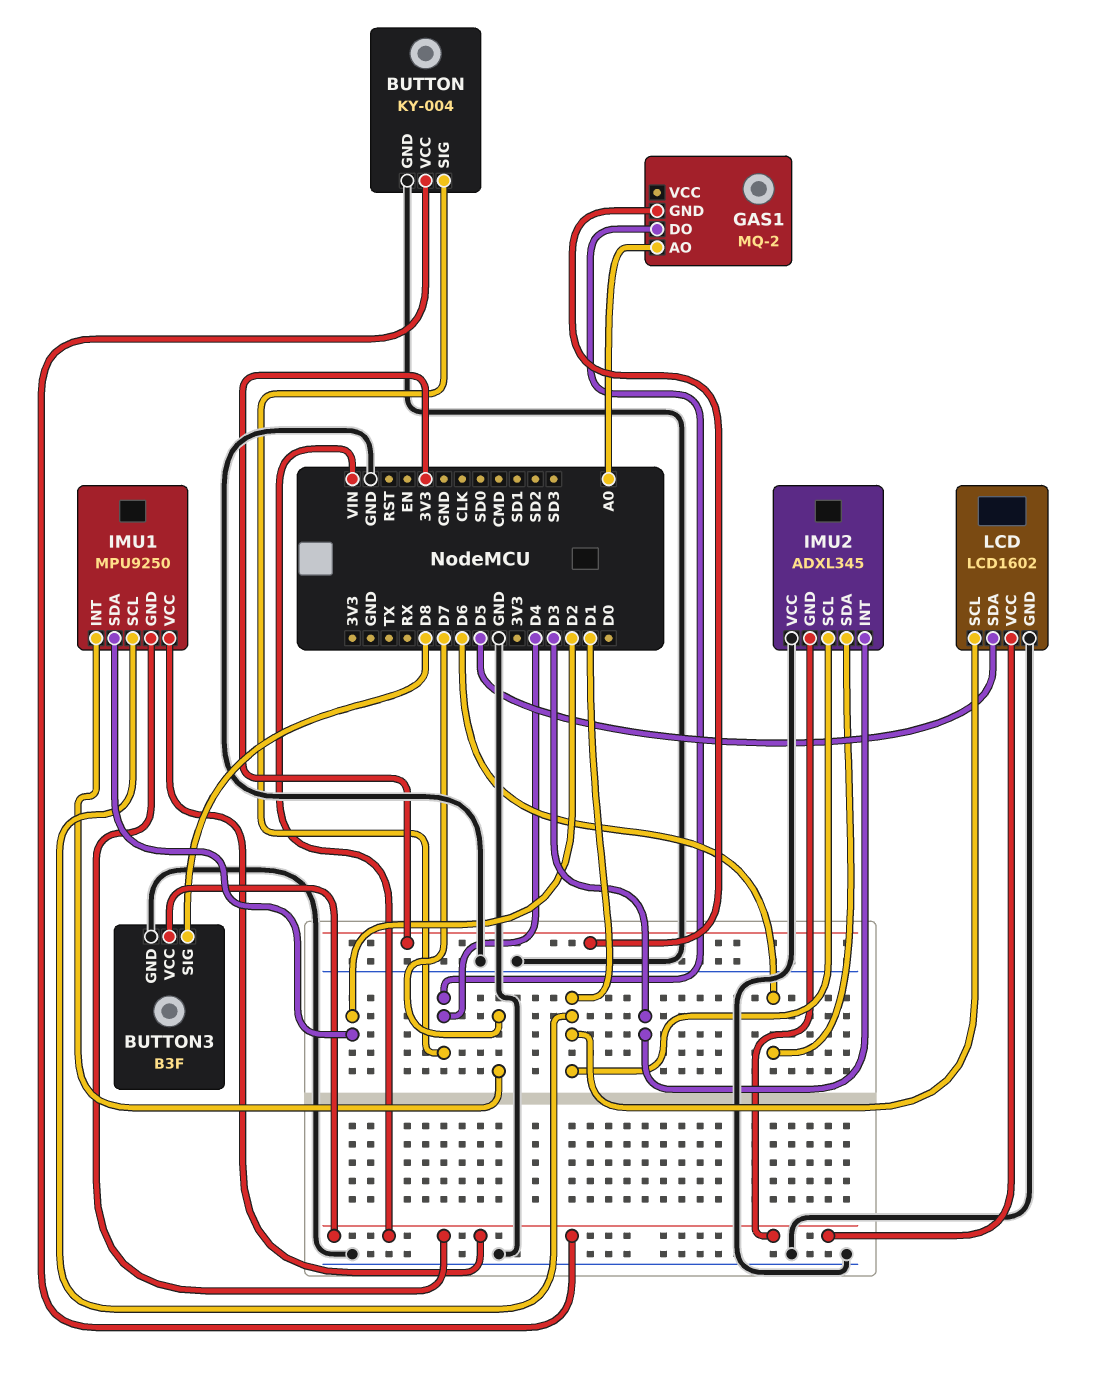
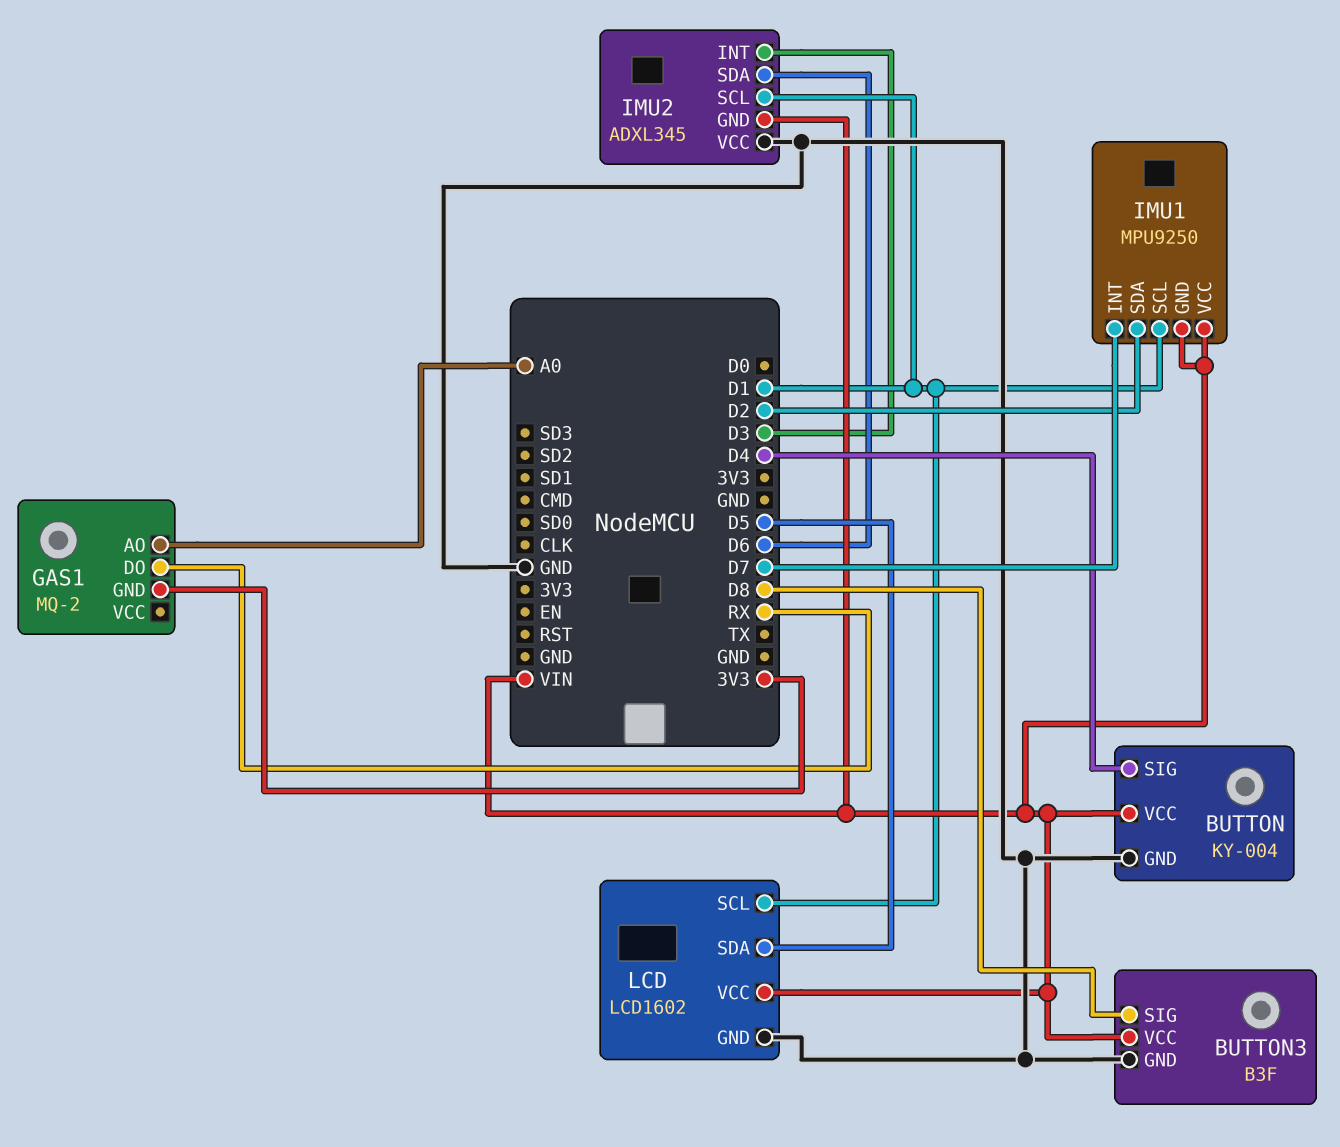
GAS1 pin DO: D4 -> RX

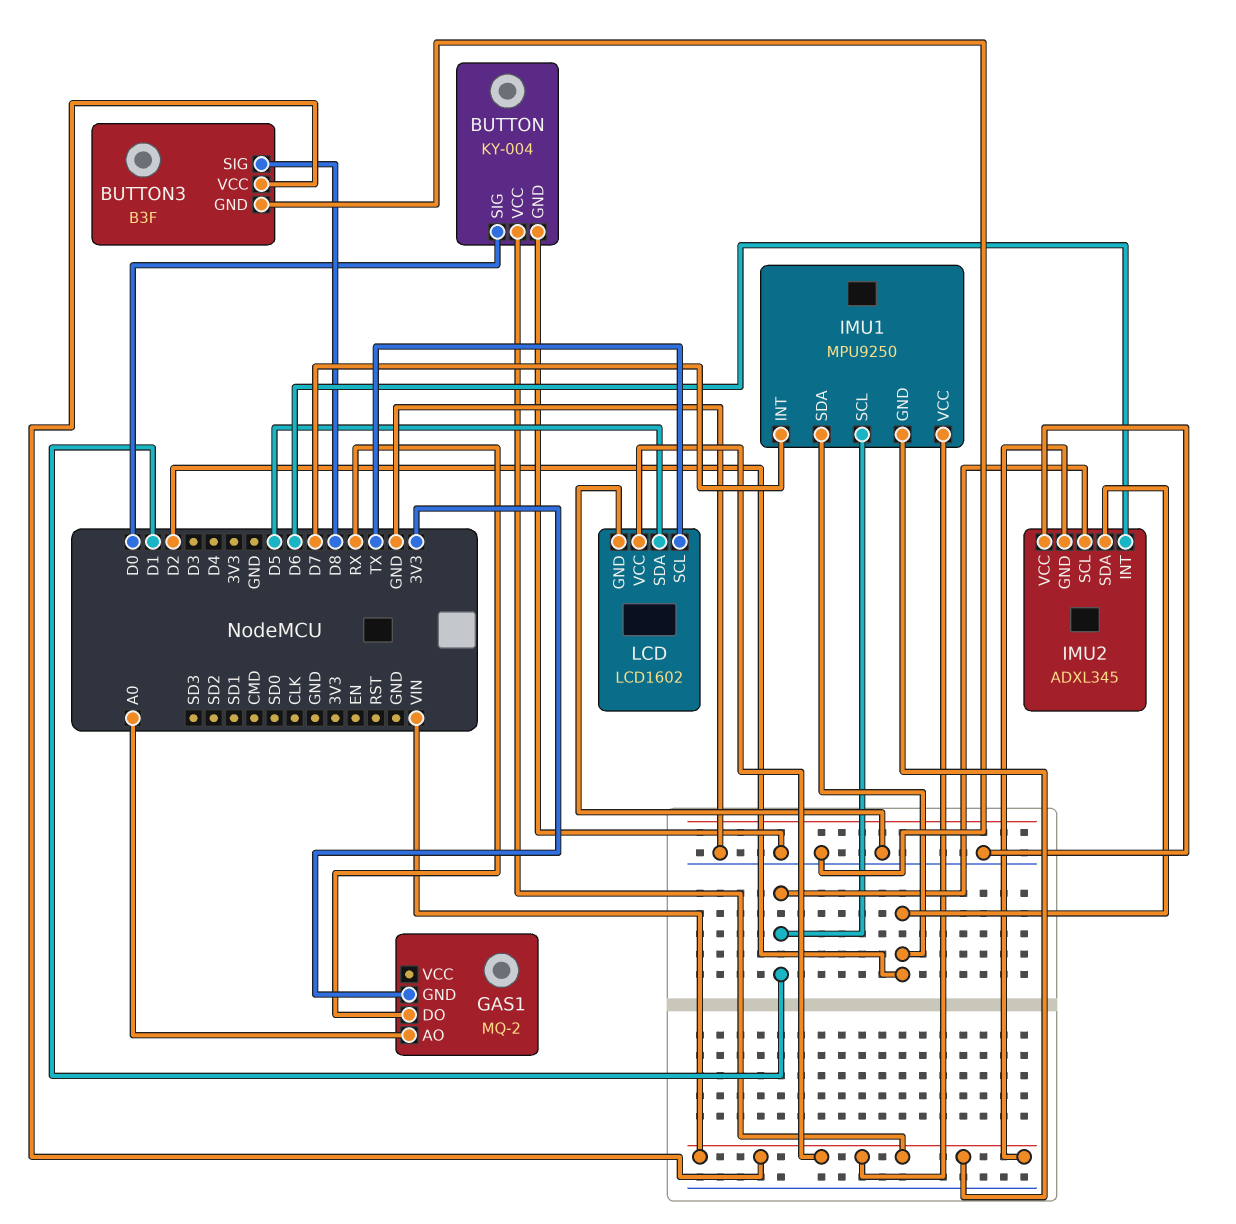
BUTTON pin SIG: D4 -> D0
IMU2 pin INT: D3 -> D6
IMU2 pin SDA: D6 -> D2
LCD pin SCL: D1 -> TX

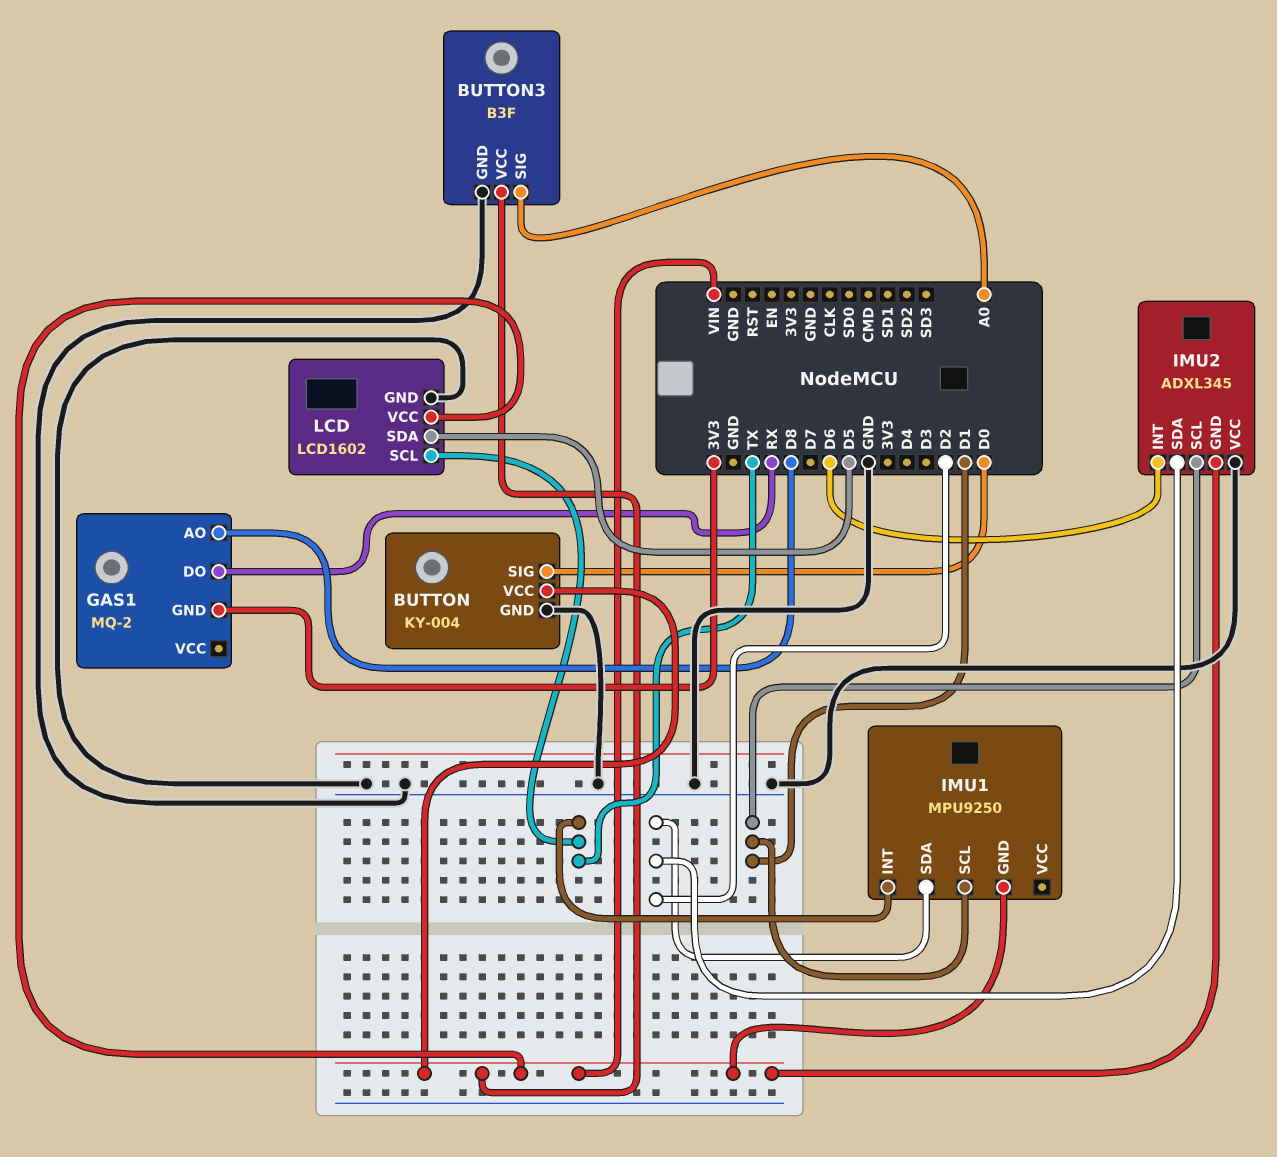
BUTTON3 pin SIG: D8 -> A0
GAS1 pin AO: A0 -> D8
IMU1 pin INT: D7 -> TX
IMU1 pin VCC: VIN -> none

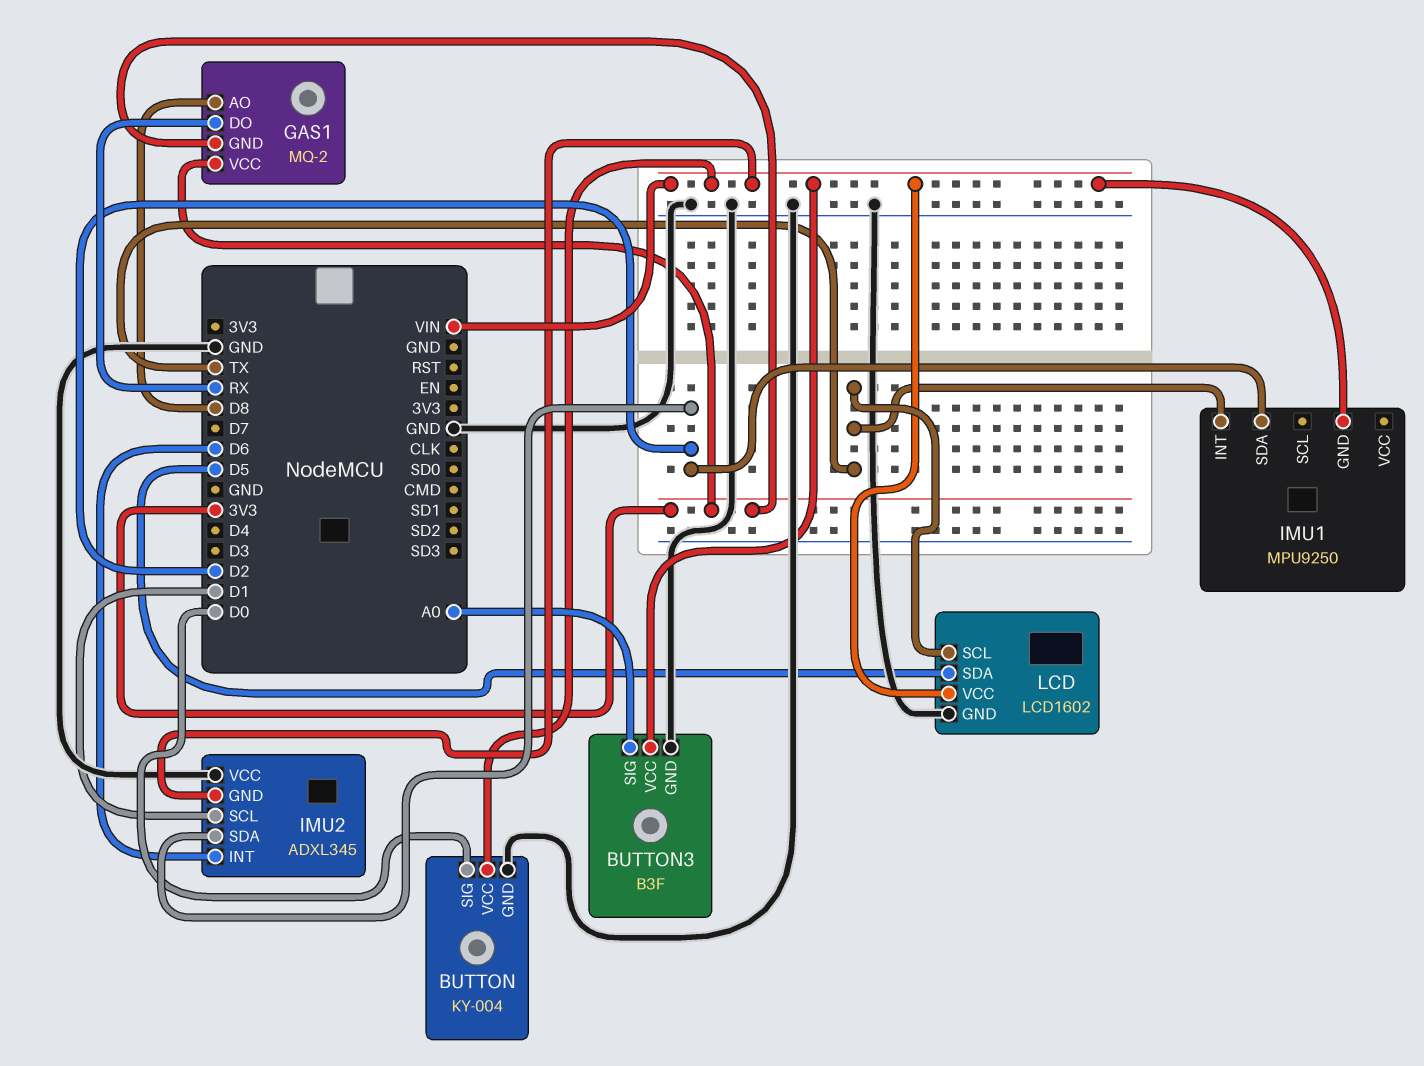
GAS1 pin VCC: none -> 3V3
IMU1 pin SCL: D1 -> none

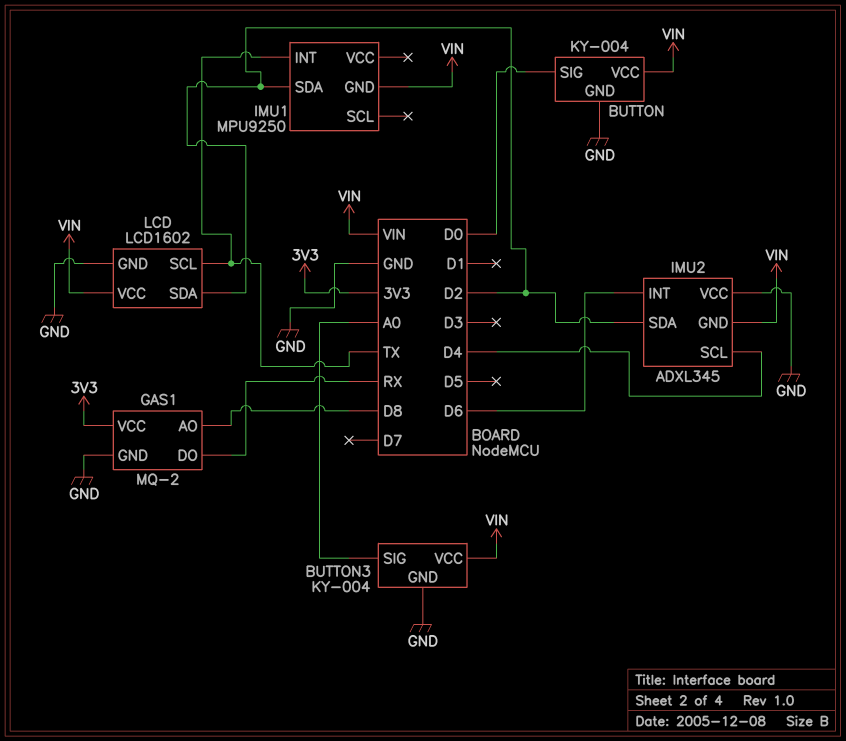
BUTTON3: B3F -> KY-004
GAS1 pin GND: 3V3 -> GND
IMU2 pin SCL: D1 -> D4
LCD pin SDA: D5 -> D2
- - -
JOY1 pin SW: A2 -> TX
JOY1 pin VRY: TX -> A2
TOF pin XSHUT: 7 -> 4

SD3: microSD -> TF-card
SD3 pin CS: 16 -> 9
- - -
The task
Say how many lines in the records hold the string "none", and say nothing else.

Output for this exercise
3